[PROBLEM DETAILS]
Each entry below must be given again word for word, with no pictures.

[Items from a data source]
----------
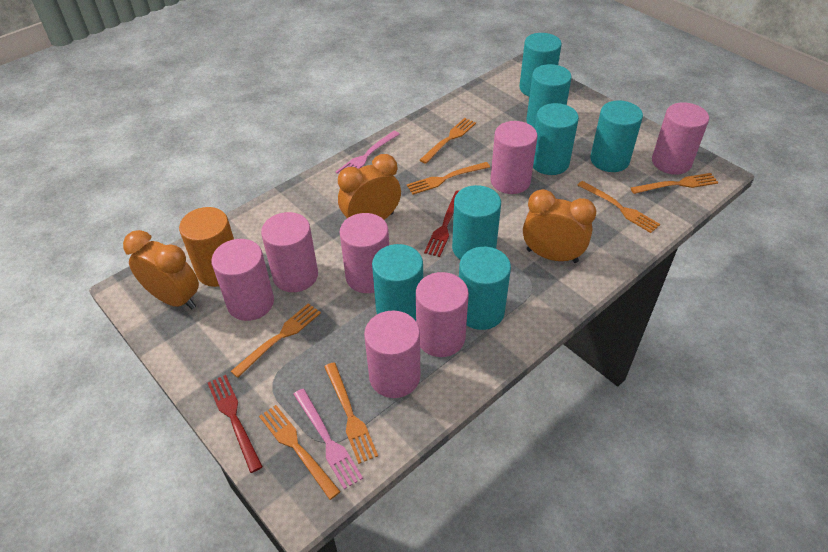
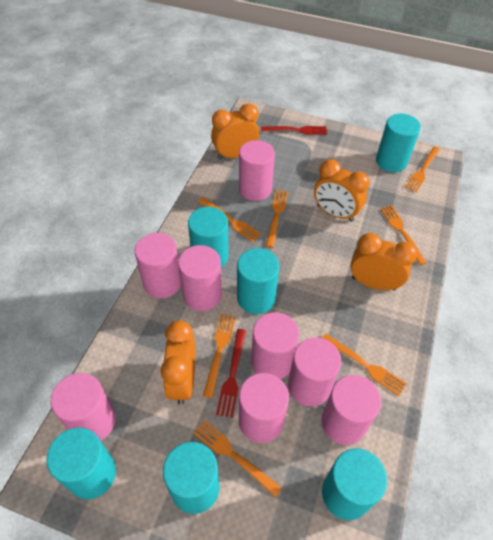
orange clock: 3 -> 4
orange cylinder: 1 -> 0
pink cylinder: 7 -> 8
pink fork: 2 -> 0
turquoise cylinder: 7 -> 6

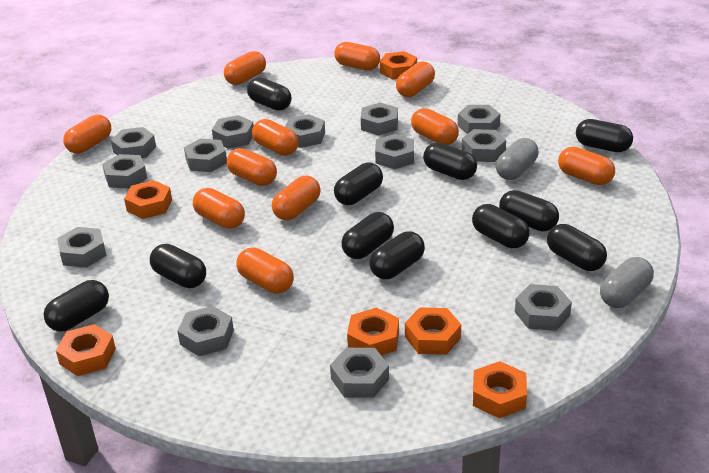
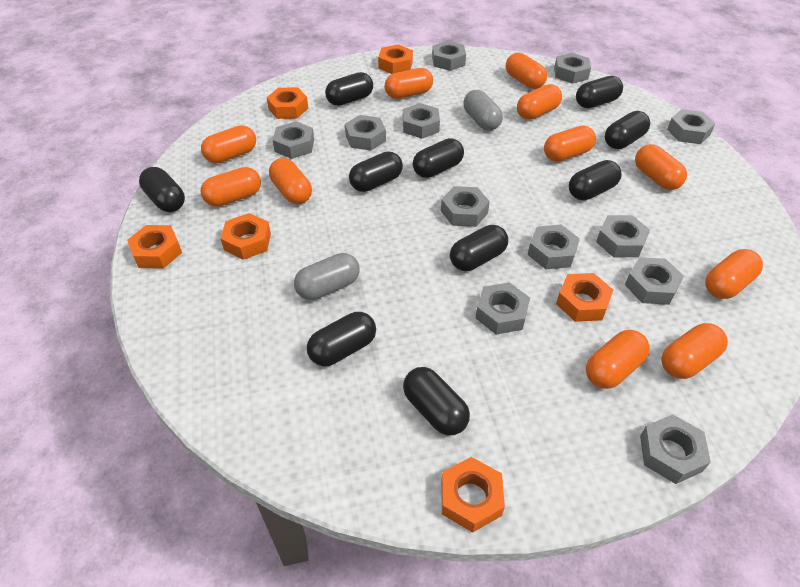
black capsule: 11 -> 10
grey nut: 13 -> 12

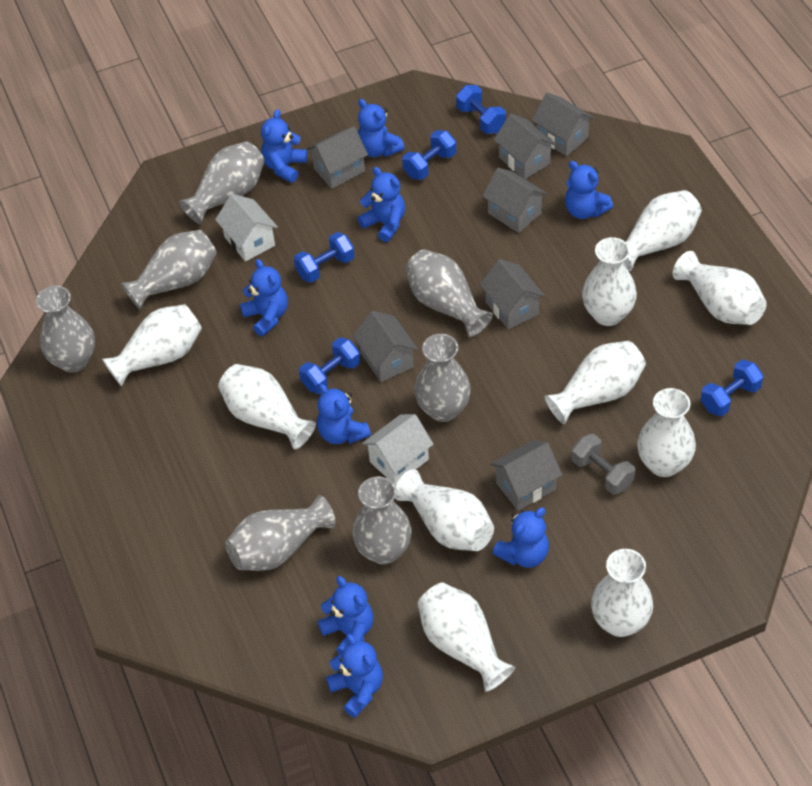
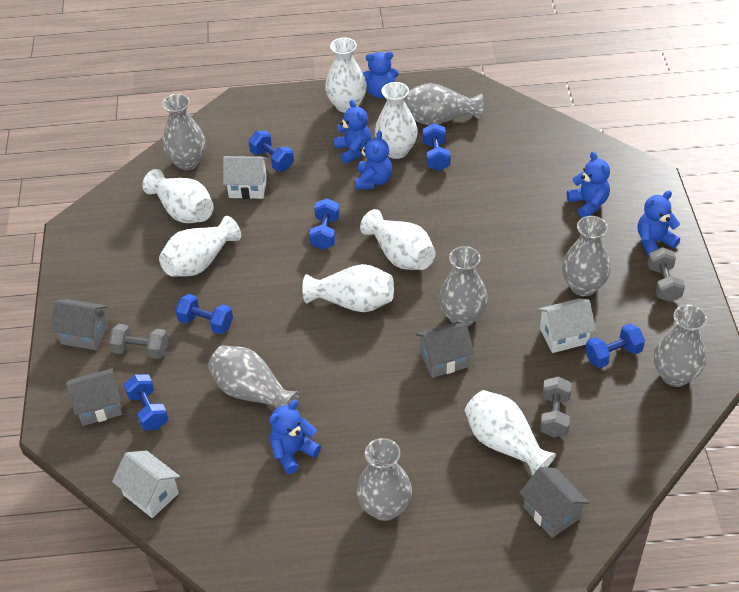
blue dumbbell: 5 -> 6
blue teddy bear: 9 -> 6
grey dumbbell: 1 -> 3
grey house: 7 -> 4
white house: 2 -> 3
white vase: 10 -> 7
----------
[RESULT]
orange clock: 3 -> 4
orange cylinder: 1 -> 0
pink cylinder: 7 -> 8
pink fork: 2 -> 0
turquoise cylinder: 7 -> 6

black capsule: 11 -> 10
grey nut: 13 -> 12

blue dumbbell: 5 -> 6
blue teddy bear: 9 -> 6
grey dumbbell: 1 -> 3
grey house: 7 -> 4
white house: 2 -> 3
white vase: 10 -> 7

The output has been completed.